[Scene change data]
★ ★ ★ ★ ★

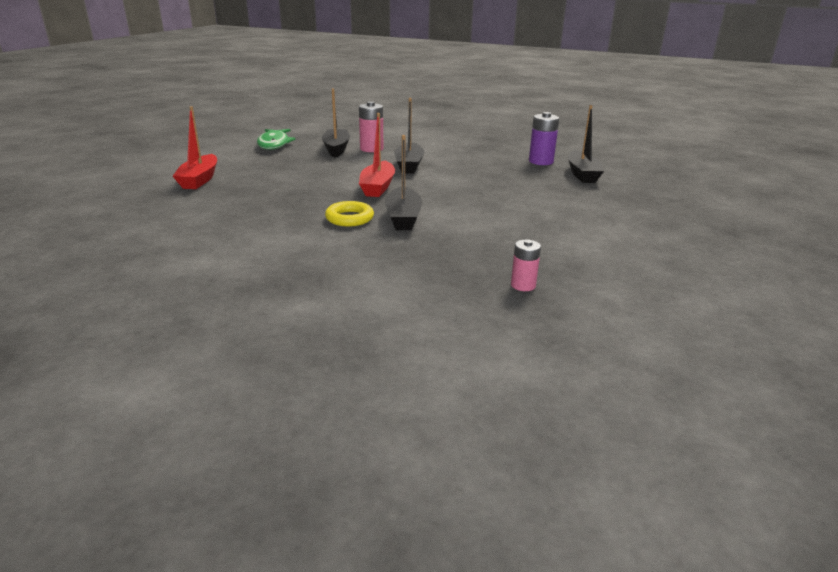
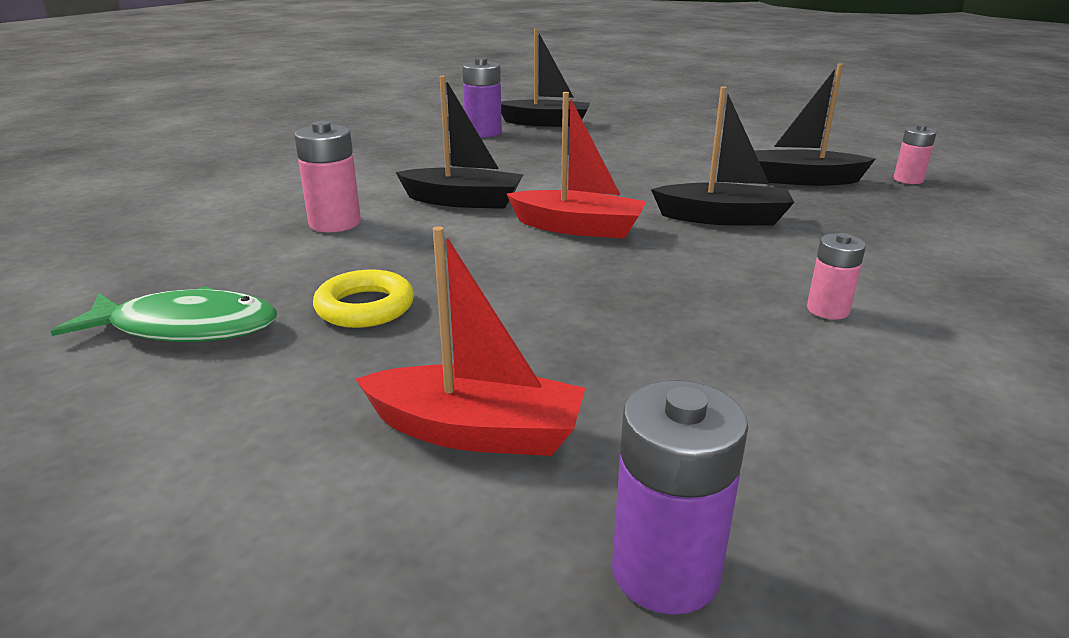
camera: 80 degrees left, 0 degrees up
(124, 201) = (665, 571): none -> purple battery
(278, 234) = (827, 310): none -> pink battery
(336, 149) = (305, 254): black boat -> black boat (803, 180)
(349, 218) = (735, 252): yellow ring -> yellow ring (365, 307)

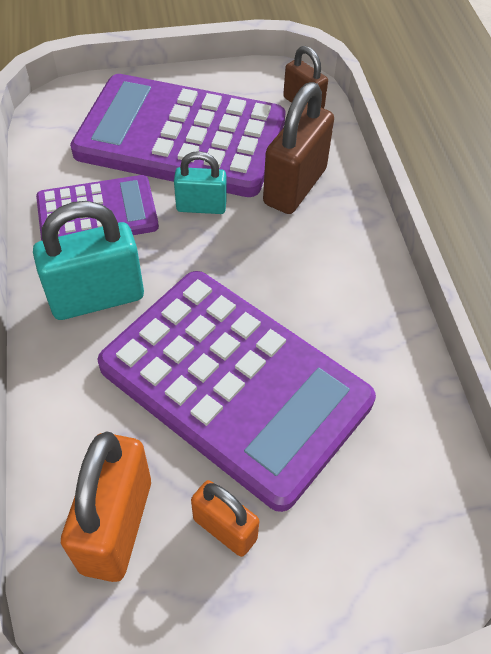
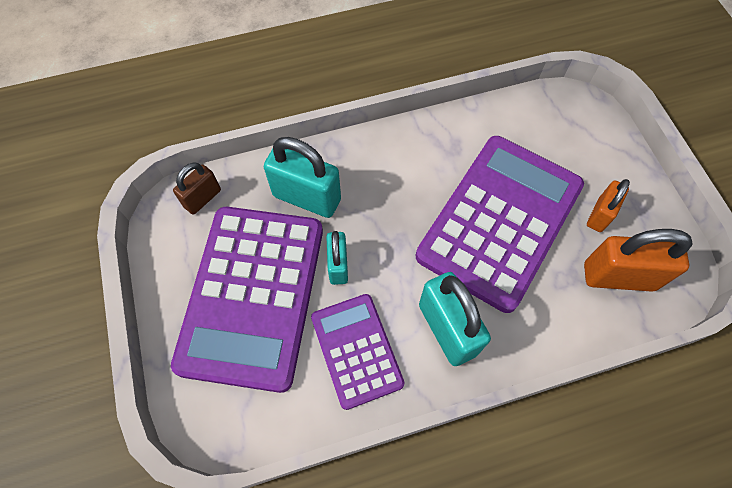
camera: 95 degrees left, 10 degrees up
(295, 186) = (307, 198): brown padlock -> turquoise padlock

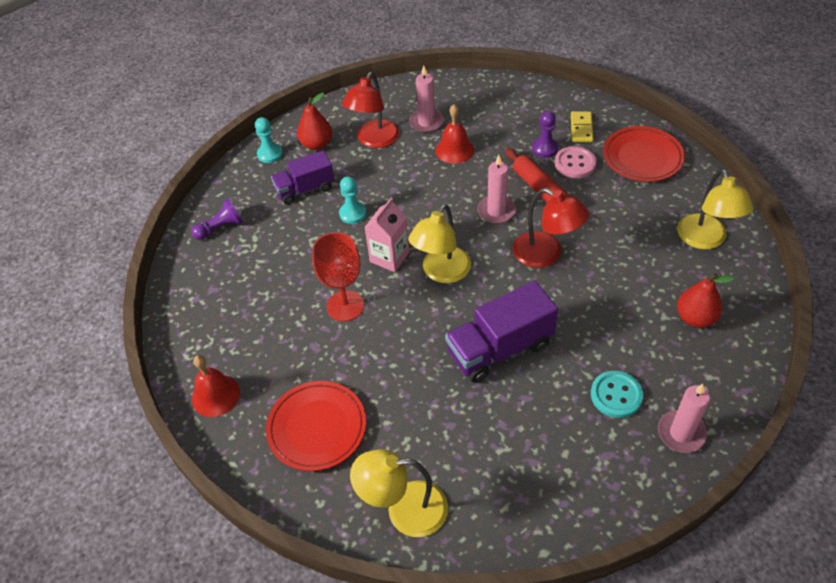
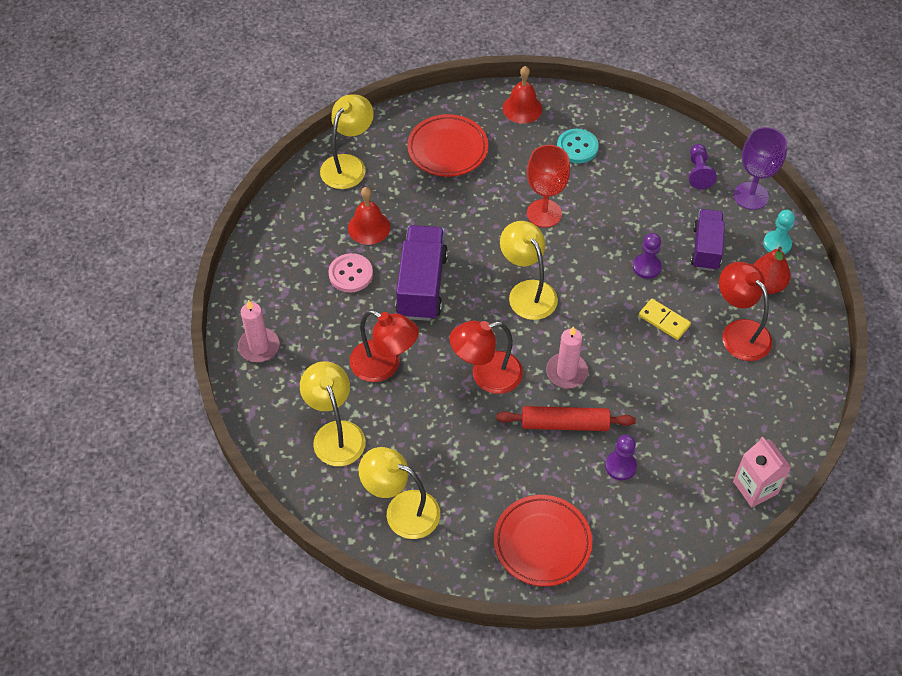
camera: 120 degrees right, 5 degrees up
(227, 187) = (751, 196): none -> purple goblet
(352, 213) = (646, 267): turquoise pawn -> purple pawn
(389, 257) = (573, 266): pink carton -> pink carton (755, 487)
(426, 122) = (736, 390): pink candle -> none
(454, 150) = (676, 389): red bell -> red bell (369, 227)
(575, 163) = (579, 477): pink button -> pink button (350, 274)
(581, 128) = (626, 520): yellow domino -> yellow domino (664, 320)
(604, 325) = (384, 366): none -> red lamp
(616, 395) = (321, 330): turquoise button -> turquoise button (577, 147)
(695, 318) = (335, 433): red pear -> yellow lamp

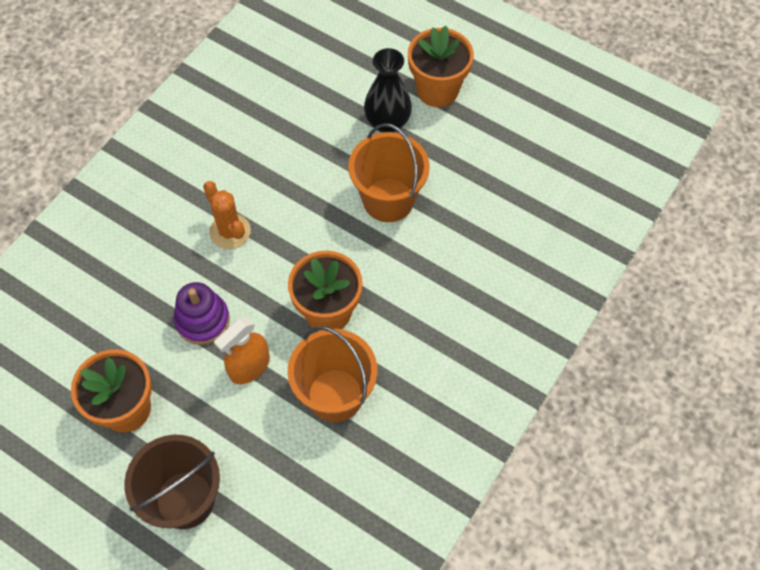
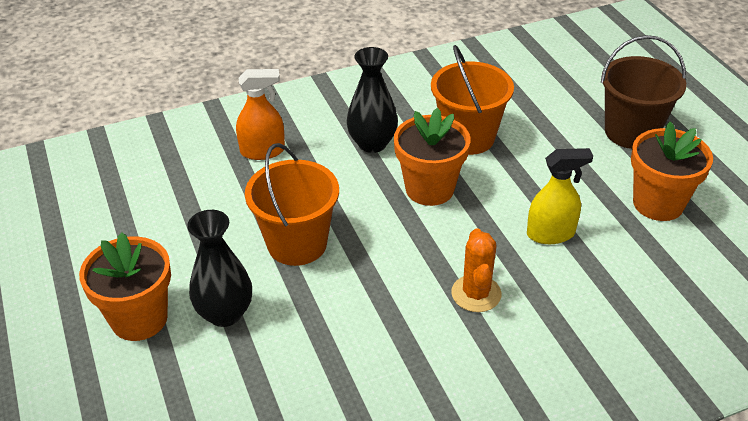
camera: 145 degrees left, 20 degrees down
(202, 320) = (551, 234): purple stacking toy -> yellow spray bottle
(249, 367) = (528, 183): orange spray bottle -> orange spray bottle (263, 151)
(413, 335) = (372, 143): none -> black vase

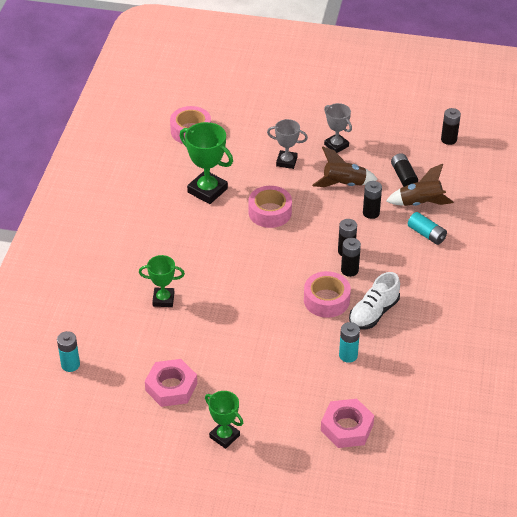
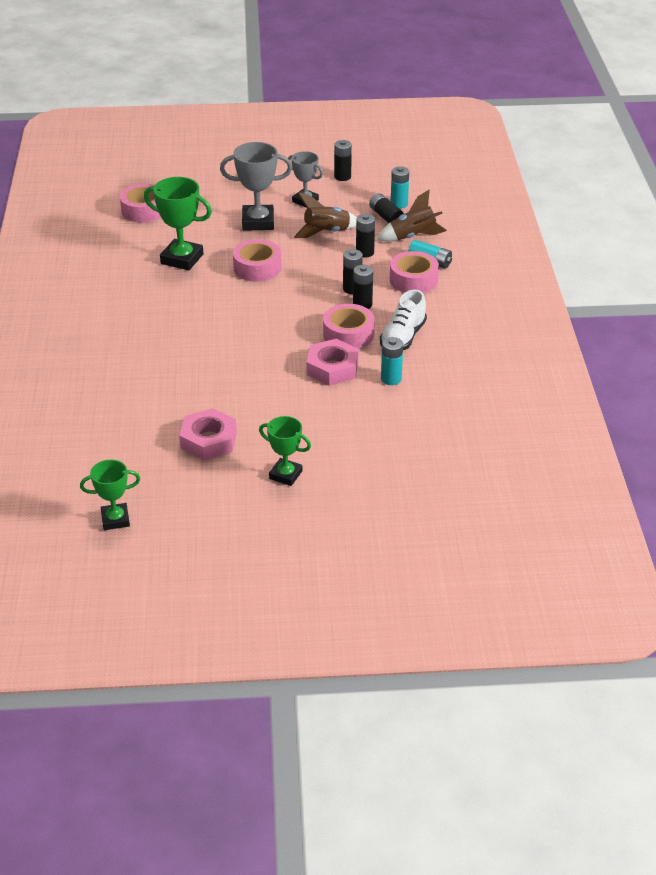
camera: 15 degrees left, 5 degrees down
(70, 365) = (85, 439): turquoise battery -> turquoise battery (399, 204)
(163, 299) = (170, 362): green trophy -> green trophy (115, 519)
(286, 161) = (258, 222): grey trophy -> grey trophy, size x1.57
(347, 427) = (415, 443): pink nut -> pink nut (332, 368)
(404, 252) = (413, 280): none -> pink tape
(448, 139) = (419, 180): black battery -> black battery (342, 177)

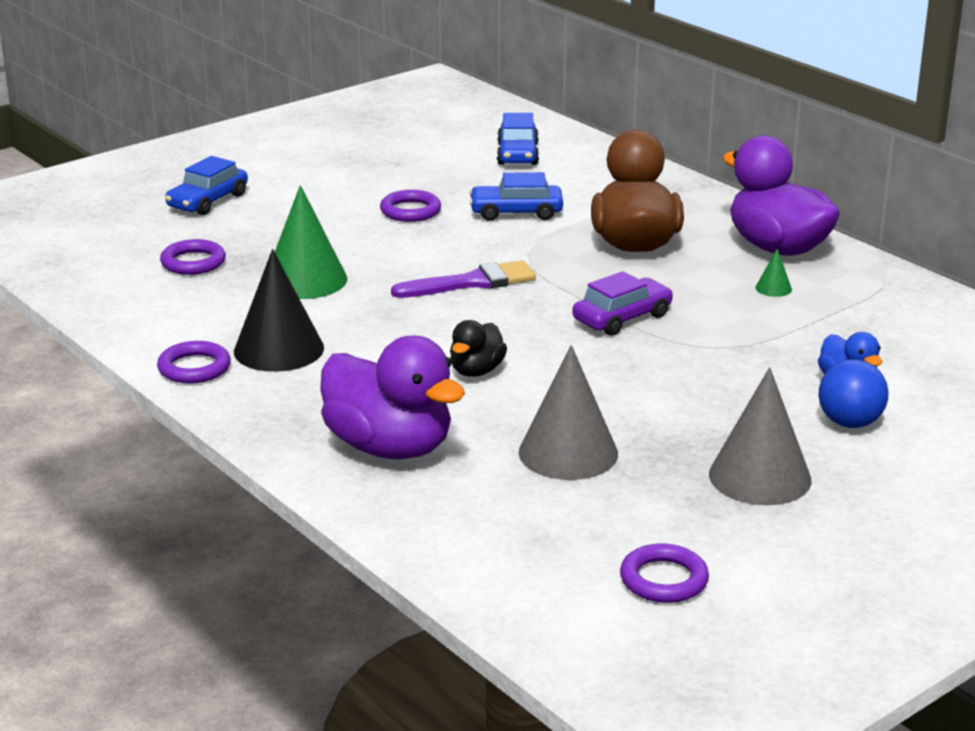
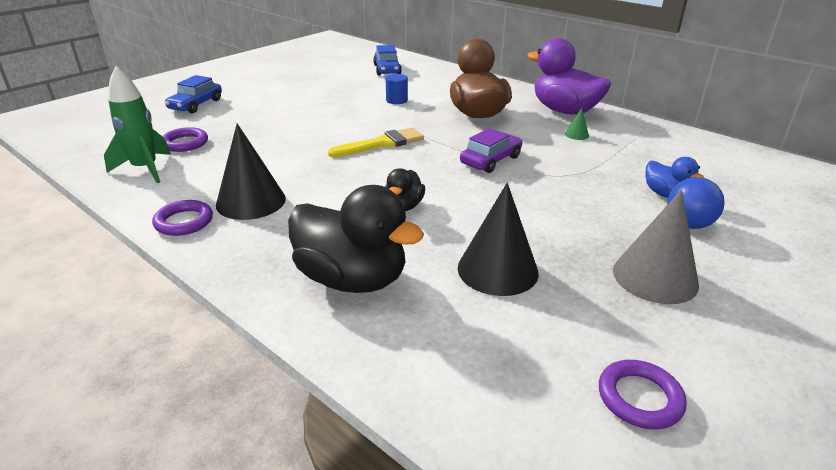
camera: 10 degrees left, 5 degrees up
(142, 296) = (145, 169): none -> green rocket
(305, 280) = (266, 150): green cone -> none
(389, 447) = (352, 279): purple duck -> black duck
(410, 211) = (330, 103): purple ring -> none
(472, 282) = (381, 144): purple brush -> yellow brush
(516, 212) = (396, 100): blue car -> blue cylinder
(568, 453) = (497, 270): grey cone -> black cone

★ ★ ★ ★ ★

Required action> Copy each line of the data that contains the word "battery", leaving the other lines out.

Exercise answer>
(124, 201) = (665, 571): none -> purple battery
(278, 234) = (827, 310): none -> pink battery
(70, 365) = (85, 439): turquoise battery -> turquoise battery (399, 204)
(448, 139) = (419, 180): black battery -> black battery (342, 177)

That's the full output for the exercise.